Set exercise: Reproduce the listing below without any changes, starting at its first line and ending at the line that contains "hammered (872, 314)". Include both of those lines.

Dataset extract:

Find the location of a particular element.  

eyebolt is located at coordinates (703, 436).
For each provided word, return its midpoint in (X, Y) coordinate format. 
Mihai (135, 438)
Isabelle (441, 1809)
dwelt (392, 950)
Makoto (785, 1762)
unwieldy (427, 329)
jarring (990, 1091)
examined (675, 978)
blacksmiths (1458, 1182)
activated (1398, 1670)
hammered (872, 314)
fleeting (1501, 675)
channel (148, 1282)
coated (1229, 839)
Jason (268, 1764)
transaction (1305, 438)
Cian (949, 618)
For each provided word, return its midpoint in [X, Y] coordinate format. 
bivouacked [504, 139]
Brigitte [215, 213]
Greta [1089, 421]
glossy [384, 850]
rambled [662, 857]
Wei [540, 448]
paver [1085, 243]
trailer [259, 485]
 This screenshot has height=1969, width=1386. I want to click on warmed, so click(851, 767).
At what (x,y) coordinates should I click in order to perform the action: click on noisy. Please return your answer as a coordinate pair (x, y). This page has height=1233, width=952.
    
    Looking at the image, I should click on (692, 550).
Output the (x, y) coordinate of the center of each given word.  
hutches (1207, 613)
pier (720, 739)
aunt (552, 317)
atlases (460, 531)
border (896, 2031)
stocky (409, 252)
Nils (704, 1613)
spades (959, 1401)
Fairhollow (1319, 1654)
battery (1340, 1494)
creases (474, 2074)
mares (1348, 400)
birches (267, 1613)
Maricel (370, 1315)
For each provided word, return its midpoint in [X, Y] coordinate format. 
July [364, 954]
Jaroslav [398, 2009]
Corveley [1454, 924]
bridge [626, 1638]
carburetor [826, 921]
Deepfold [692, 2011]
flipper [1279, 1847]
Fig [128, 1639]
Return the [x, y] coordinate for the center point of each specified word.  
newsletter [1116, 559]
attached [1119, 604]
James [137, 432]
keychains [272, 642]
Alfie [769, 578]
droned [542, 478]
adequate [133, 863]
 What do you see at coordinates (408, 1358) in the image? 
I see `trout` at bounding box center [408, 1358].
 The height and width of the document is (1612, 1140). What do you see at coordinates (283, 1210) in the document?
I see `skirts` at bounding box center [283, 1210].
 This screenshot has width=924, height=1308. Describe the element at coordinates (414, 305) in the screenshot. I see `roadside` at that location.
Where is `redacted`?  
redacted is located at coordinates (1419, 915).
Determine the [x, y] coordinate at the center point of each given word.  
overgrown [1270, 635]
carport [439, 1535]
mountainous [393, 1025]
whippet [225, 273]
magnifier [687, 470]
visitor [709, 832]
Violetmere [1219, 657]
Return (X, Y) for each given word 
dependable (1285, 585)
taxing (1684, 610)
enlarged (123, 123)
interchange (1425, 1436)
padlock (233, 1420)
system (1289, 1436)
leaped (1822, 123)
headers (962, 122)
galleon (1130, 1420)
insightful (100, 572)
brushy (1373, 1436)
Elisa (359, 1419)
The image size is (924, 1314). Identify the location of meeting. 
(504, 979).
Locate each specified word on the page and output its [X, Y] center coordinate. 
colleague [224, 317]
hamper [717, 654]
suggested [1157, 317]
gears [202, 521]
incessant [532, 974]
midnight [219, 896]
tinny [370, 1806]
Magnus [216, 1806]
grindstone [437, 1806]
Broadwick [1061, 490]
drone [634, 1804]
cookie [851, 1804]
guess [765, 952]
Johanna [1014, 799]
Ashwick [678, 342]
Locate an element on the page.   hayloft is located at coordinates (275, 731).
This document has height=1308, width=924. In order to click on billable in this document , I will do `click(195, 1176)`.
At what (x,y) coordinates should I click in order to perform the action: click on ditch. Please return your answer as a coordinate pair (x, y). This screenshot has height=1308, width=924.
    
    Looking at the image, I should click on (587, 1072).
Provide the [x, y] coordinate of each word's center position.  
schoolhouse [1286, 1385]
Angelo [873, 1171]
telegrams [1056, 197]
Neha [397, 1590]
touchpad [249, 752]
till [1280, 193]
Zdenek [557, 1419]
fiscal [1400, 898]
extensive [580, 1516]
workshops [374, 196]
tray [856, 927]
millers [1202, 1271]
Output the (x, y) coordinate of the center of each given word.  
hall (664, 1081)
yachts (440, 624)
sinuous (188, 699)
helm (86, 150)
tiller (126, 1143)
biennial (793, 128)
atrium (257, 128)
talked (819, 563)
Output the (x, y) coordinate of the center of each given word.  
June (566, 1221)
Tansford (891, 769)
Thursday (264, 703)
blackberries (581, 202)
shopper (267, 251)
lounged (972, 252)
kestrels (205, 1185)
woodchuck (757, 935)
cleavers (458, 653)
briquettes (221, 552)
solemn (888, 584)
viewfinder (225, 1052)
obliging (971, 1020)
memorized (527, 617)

Exercise response:
Find the location of a particular element.  

eyebolt is located at coordinates (703, 436).
For each provided word, return its midpoint in (X, Y) coordinate format. 
Mihai (135, 438)
Isabelle (441, 1809)
dwelt (392, 950)
Makoto (785, 1762)
unwieldy (427, 329)
jarring (990, 1091)
examined (675, 978)
blacksmiths (1458, 1182)
activated (1398, 1670)
hammered (872, 314)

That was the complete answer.